### Goal of the exercise:
Give back the whole listing below exactly.

### Data for this task:
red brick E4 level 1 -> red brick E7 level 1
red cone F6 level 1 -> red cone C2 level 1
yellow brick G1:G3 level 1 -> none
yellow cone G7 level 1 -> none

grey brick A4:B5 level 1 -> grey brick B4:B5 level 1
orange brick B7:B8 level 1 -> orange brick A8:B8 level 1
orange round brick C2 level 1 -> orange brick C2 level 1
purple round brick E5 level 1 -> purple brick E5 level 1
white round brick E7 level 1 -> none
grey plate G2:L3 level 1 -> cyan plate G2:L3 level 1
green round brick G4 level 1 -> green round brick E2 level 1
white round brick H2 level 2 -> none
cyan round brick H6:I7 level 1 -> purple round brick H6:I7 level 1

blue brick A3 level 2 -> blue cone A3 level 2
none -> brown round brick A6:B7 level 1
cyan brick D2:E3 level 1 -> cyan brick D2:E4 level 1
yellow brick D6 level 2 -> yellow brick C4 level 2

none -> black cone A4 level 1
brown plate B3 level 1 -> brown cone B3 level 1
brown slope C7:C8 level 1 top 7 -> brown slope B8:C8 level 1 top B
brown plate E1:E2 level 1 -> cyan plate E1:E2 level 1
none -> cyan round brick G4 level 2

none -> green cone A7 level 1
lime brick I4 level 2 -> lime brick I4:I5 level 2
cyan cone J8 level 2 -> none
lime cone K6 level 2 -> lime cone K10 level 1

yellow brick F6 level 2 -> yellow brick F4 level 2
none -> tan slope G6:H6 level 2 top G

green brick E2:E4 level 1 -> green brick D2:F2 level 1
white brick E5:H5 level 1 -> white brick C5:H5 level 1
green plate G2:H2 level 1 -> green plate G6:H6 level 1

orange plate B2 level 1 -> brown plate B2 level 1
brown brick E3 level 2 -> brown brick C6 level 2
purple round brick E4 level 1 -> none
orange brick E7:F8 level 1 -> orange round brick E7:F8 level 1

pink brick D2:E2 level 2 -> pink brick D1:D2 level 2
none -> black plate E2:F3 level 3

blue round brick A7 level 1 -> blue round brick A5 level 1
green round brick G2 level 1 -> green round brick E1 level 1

### Reply:
red brick E4 level 1 -> red brick E7 level 1
red cone F6 level 1 -> red cone C2 level 1
yellow brick G1:G3 level 1 -> none
yellow cone G7 level 1 -> none

grey brick A4:B5 level 1 -> grey brick B4:B5 level 1
orange brick B7:B8 level 1 -> orange brick A8:B8 level 1
orange round brick C2 level 1 -> orange brick C2 level 1
purple round brick E5 level 1 -> purple brick E5 level 1
white round brick E7 level 1 -> none
grey plate G2:L3 level 1 -> cyan plate G2:L3 level 1
green round brick G4 level 1 -> green round brick E2 level 1
white round brick H2 level 2 -> none
cyan round brick H6:I7 level 1 -> purple round brick H6:I7 level 1

blue brick A3 level 2 -> blue cone A3 level 2
none -> brown round brick A6:B7 level 1
cyan brick D2:E3 level 1 -> cyan brick D2:E4 level 1
yellow brick D6 level 2 -> yellow brick C4 level 2

none -> black cone A4 level 1
brown plate B3 level 1 -> brown cone B3 level 1
brown slope C7:C8 level 1 top 7 -> brown slope B8:C8 level 1 top B
brown plate E1:E2 level 1 -> cyan plate E1:E2 level 1
none -> cyan round brick G4 level 2

none -> green cone A7 level 1
lime brick I4 level 2 -> lime brick I4:I5 level 2
cyan cone J8 level 2 -> none
lime cone K6 level 2 -> lime cone K10 level 1

yellow brick F6 level 2 -> yellow brick F4 level 2
none -> tan slope G6:H6 level 2 top G

green brick E2:E4 level 1 -> green brick D2:F2 level 1
white brick E5:H5 level 1 -> white brick C5:H5 level 1
green plate G2:H2 level 1 -> green plate G6:H6 level 1

orange plate B2 level 1 -> brown plate B2 level 1
brown brick E3 level 2 -> brown brick C6 level 2
purple round brick E4 level 1 -> none
orange brick E7:F8 level 1 -> orange round brick E7:F8 level 1

pink brick D2:E2 level 2 -> pink brick D1:D2 level 2
none -> black plate E2:F3 level 3

blue round brick A7 level 1 -> blue round brick A5 level 1
green round brick G2 level 1 -> green round brick E1 level 1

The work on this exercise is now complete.